**Data for analysis**
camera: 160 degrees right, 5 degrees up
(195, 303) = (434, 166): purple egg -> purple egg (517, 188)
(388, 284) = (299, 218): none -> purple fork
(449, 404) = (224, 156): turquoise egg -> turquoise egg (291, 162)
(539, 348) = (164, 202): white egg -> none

**Assigned task**
Word for word, restate every record in the listing.

**Written response**
camera: 160 degrees right, 5 degrees up
(195, 303) = (434, 166): purple egg -> purple egg (517, 188)
(388, 284) = (299, 218): none -> purple fork
(449, 404) = (224, 156): turquoise egg -> turquoise egg (291, 162)
(539, 348) = (164, 202): white egg -> none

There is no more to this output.